> [TASK REQUIREMENTS]: Lines with "blue" in the entries below: count them and reply with the number alone.

> [Image change detection data]:
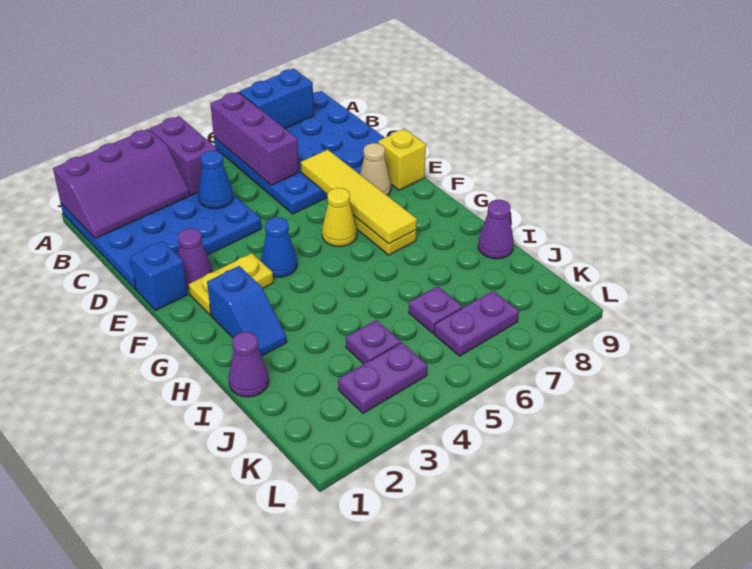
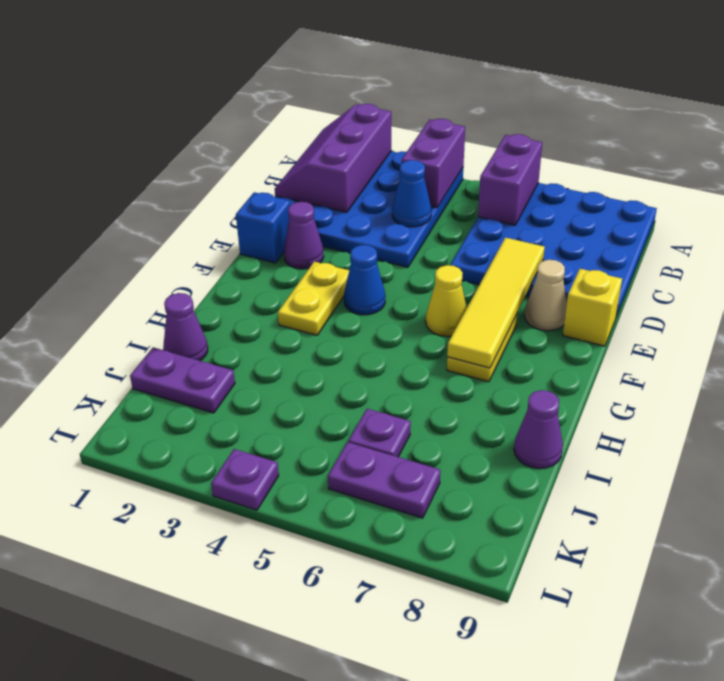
purple slope A1:B3 level 2 top A -> purple slope A1:C2 level 2 top 2
purple brick A6:C6 level 2 -> purple brick A6:B6 level 2
blue brick A7:A8 level 2 -> none
yellow plate F2:F3 level 1 -> yellow plate F3:G3 level 1
blue slope G2:H2 level 1 top G -> none
purple plate J4 level 1 -> purple plate L4 level 1
purple plate K3:K4 level 1 -> purple plate J1:J2 level 1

> [TASK OUTPUT]: 2